### TASK DIRECTIONS
Filter the data for lines with the word "none", then copy every line so identified.

Before-and-after change data:
▬▬▬▬▬▬
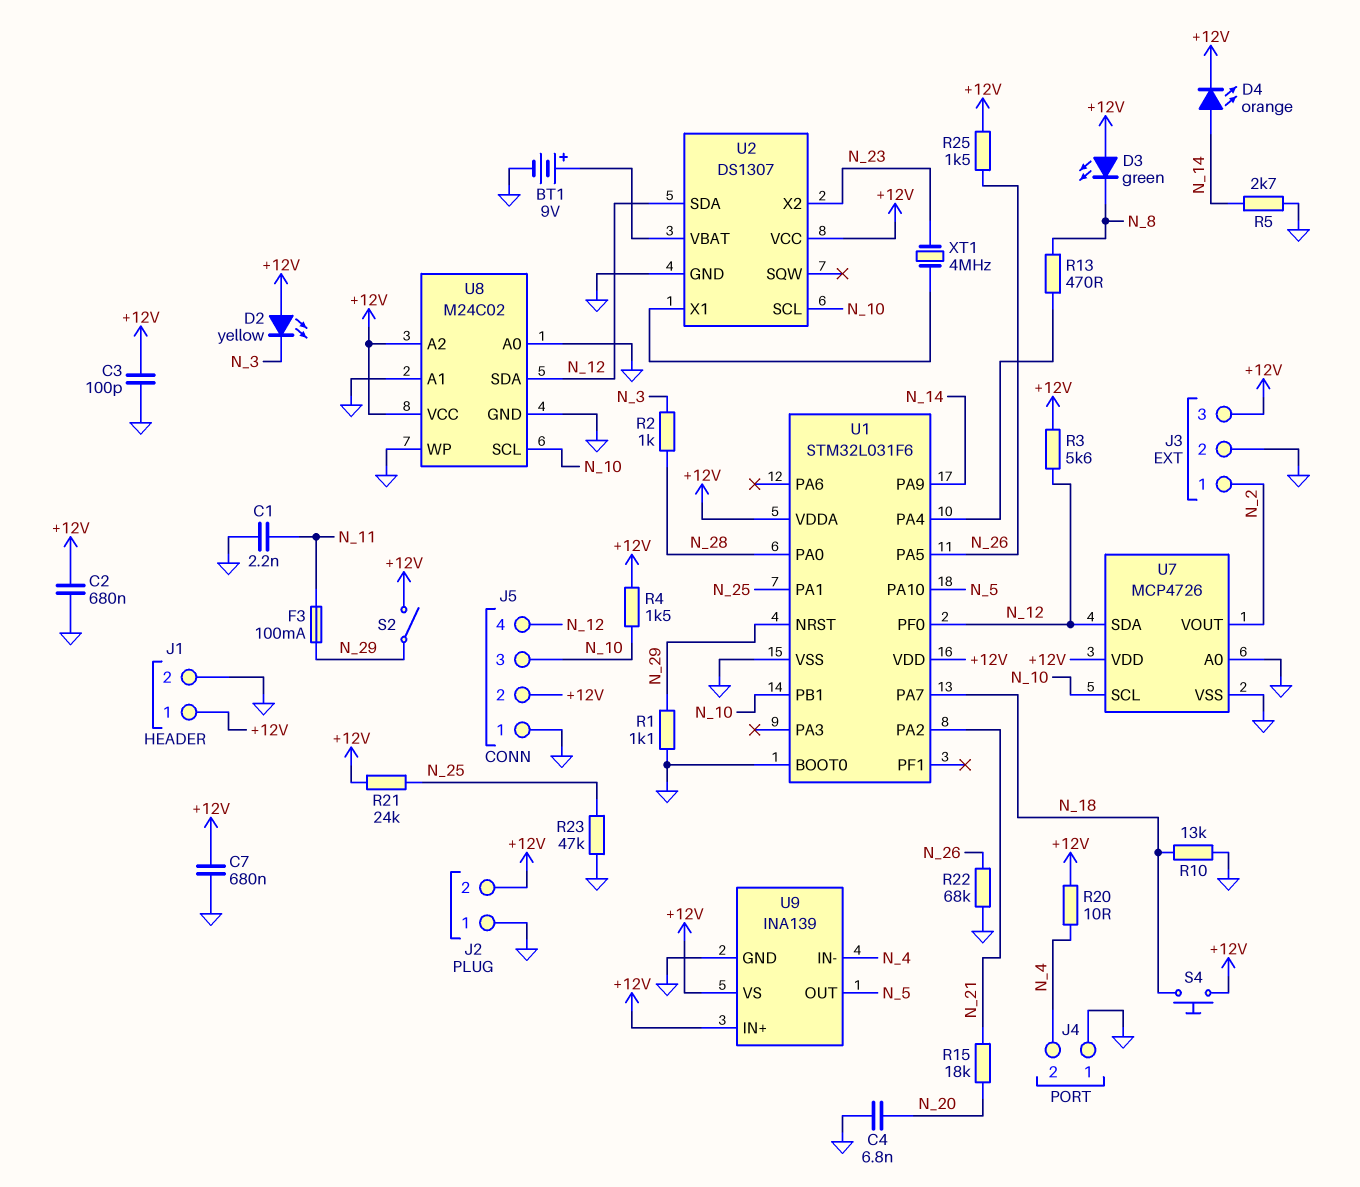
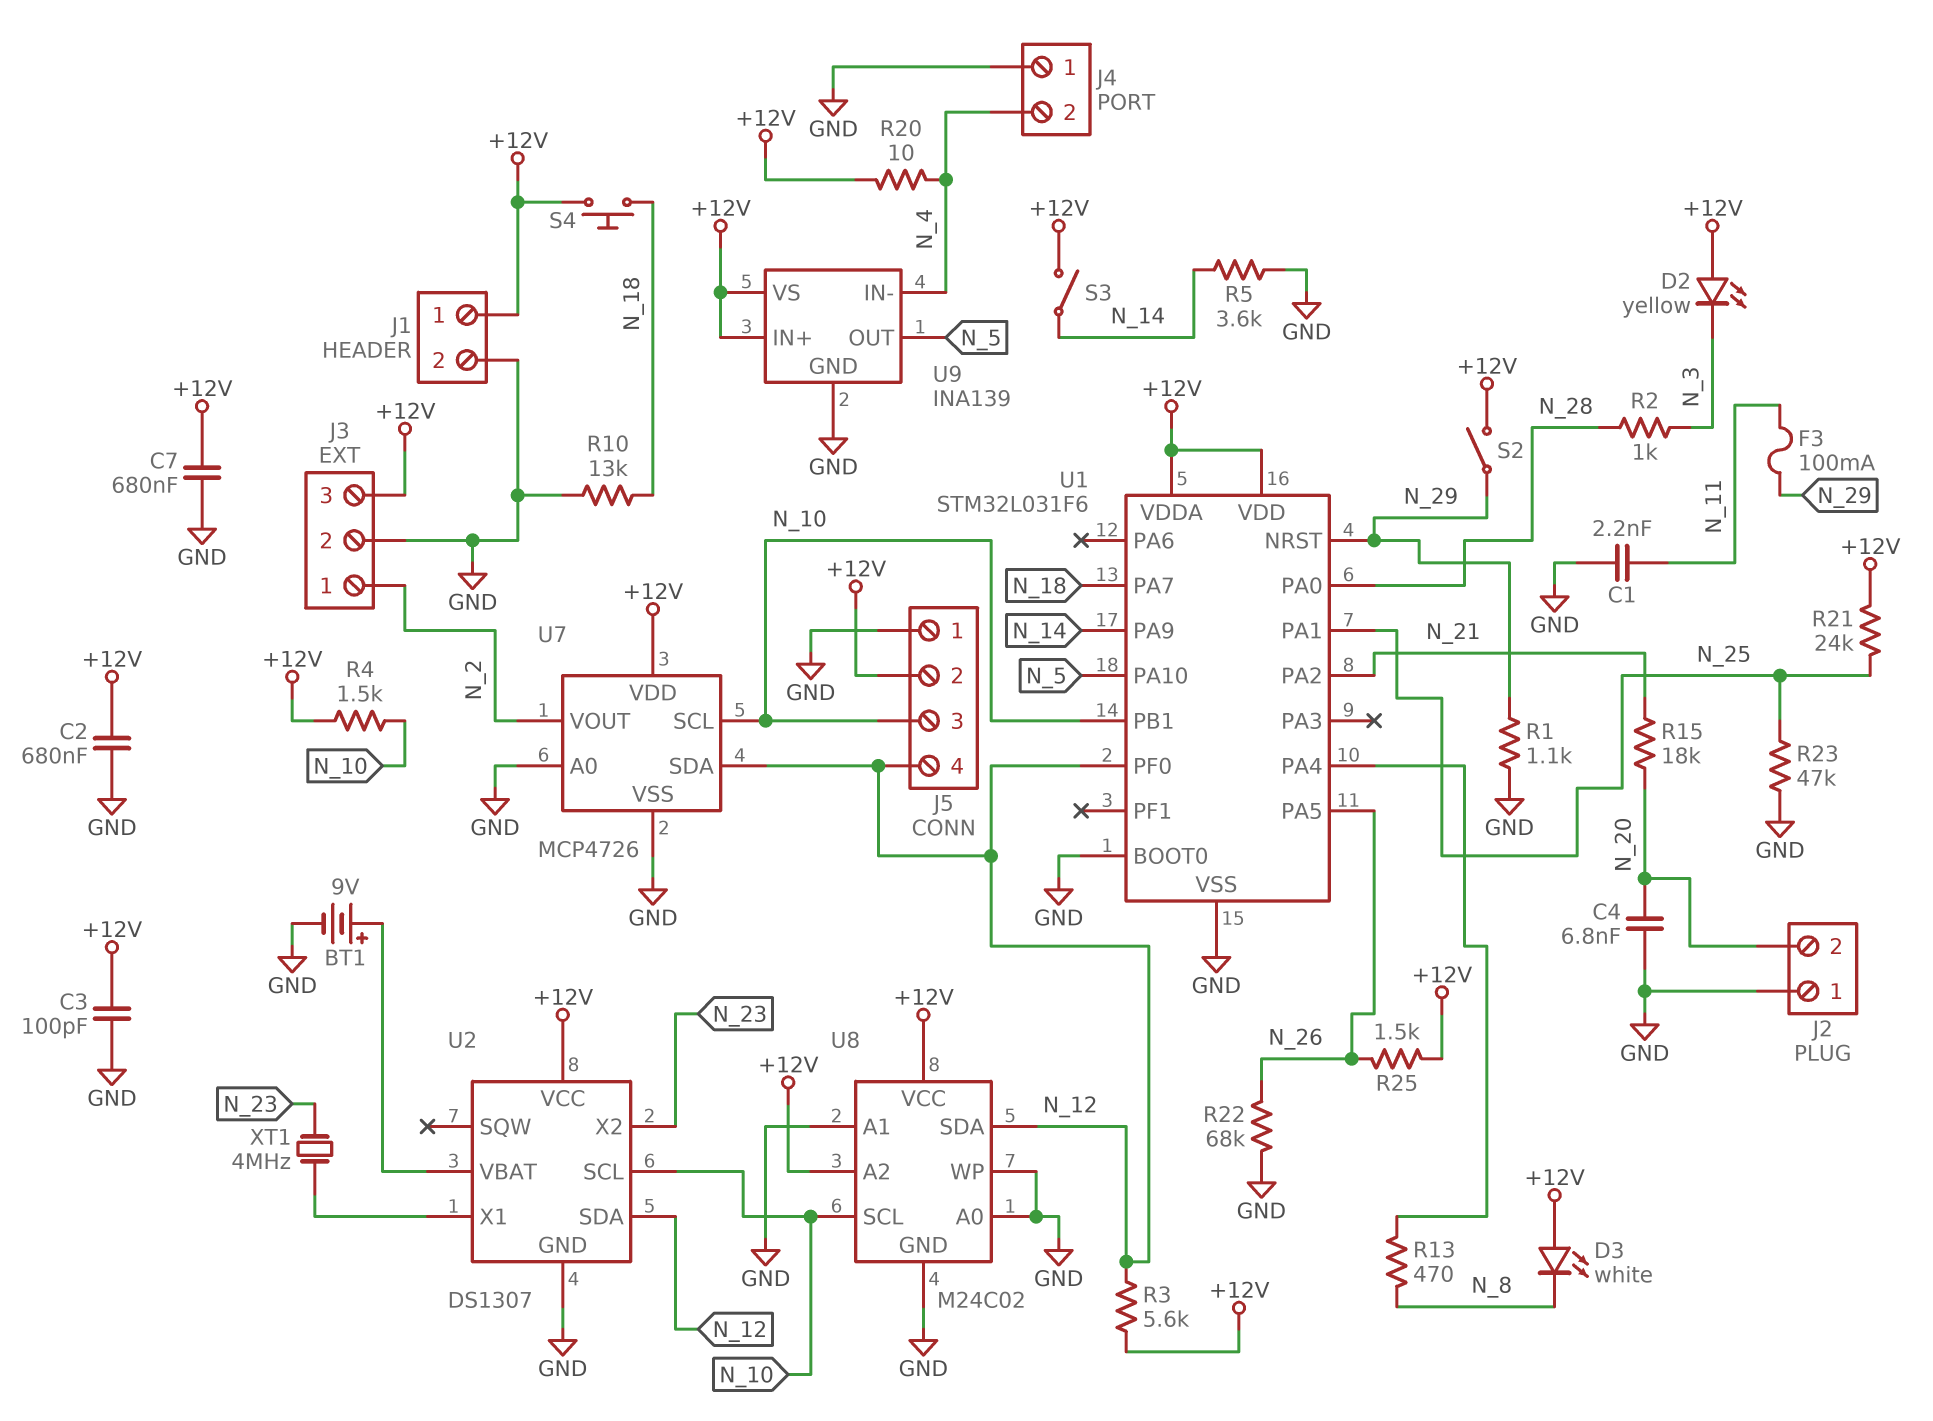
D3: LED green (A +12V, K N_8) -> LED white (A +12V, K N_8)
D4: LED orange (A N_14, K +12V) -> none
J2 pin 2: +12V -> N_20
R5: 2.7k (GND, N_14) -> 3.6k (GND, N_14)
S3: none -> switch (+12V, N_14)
▬▬▬▬▬▬
### RESULT OF THIS EXERCISE
D4: LED orange (A N_14, K +12V) -> none
S3: none -> switch (+12V, N_14)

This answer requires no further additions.